▸ TASK
From the listing below, give again exactly the lines from the line with "[(457,390),(462,365),(427,358),(422,382),(457,390)]" to the line with "[(272,402),(279,367),(254,362),(246,397),(272,402)]", ends included, without any pictures.

▸ GIVEN DATA
((
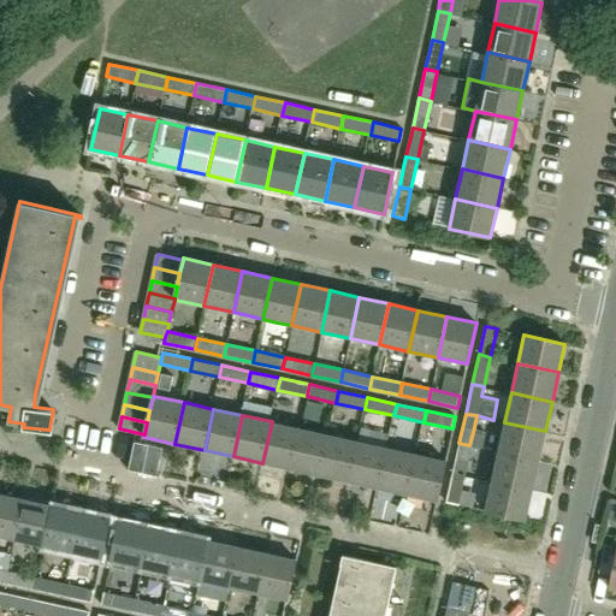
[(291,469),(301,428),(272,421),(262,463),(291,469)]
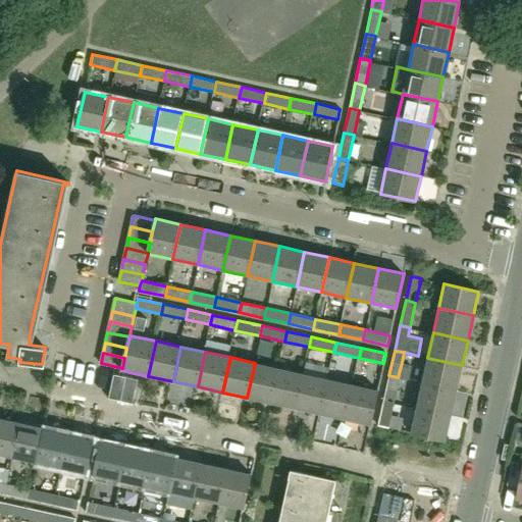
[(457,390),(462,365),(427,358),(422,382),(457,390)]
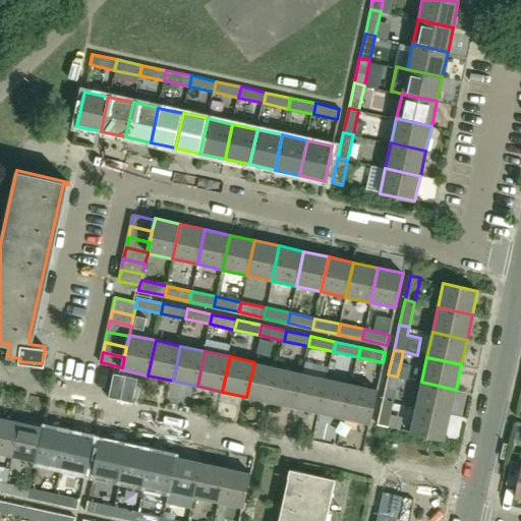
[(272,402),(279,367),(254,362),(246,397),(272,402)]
))
((
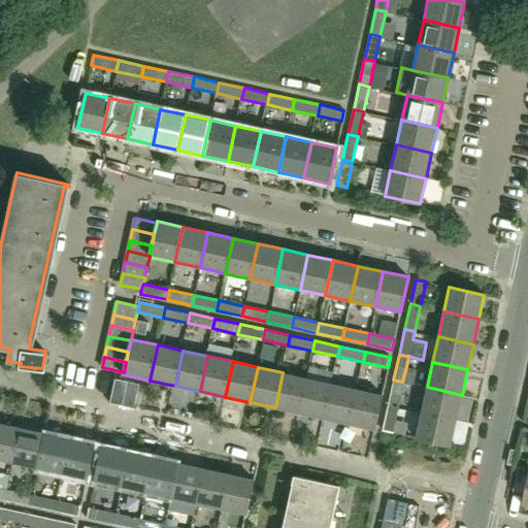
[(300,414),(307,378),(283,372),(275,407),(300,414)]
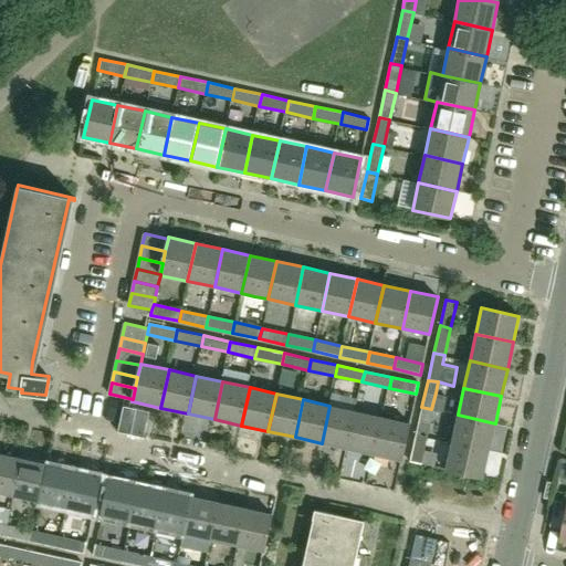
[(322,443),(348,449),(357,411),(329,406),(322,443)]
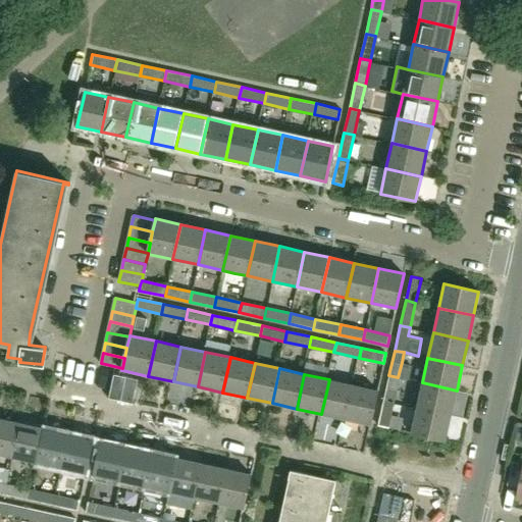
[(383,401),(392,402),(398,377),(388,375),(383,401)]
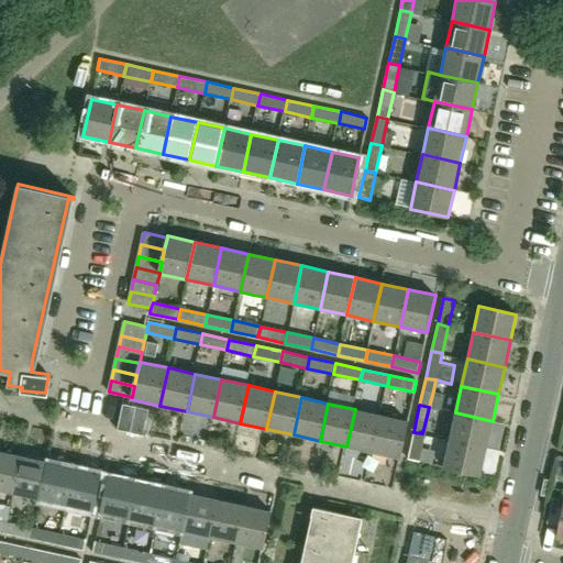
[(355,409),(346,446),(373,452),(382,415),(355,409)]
))
▸ PROBLEM SOLUTION
[(457,390),(462,365),(427,358),(422,382),(457,390)]
[(272,402),(279,367),(254,362),(246,397),(272,402)]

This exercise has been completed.